═══ Records for the exercise
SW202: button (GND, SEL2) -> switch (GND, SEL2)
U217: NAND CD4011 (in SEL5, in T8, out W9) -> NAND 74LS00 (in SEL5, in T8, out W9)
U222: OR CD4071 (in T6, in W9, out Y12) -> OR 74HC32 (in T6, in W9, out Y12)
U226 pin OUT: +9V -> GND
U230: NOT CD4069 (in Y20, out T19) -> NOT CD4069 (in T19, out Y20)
══════
═══ Records for the exercise
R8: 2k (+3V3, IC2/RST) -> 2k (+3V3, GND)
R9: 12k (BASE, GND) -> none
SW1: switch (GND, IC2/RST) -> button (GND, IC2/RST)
══════
*Exercise*
The answer must be every line from the records above that contains the word "button", copied out.

*Reply to the exercise*
SW202: button (GND, SEL2) -> switch (GND, SEL2)
SW1: switch (GND, IC2/RST) -> button (GND, IC2/RST)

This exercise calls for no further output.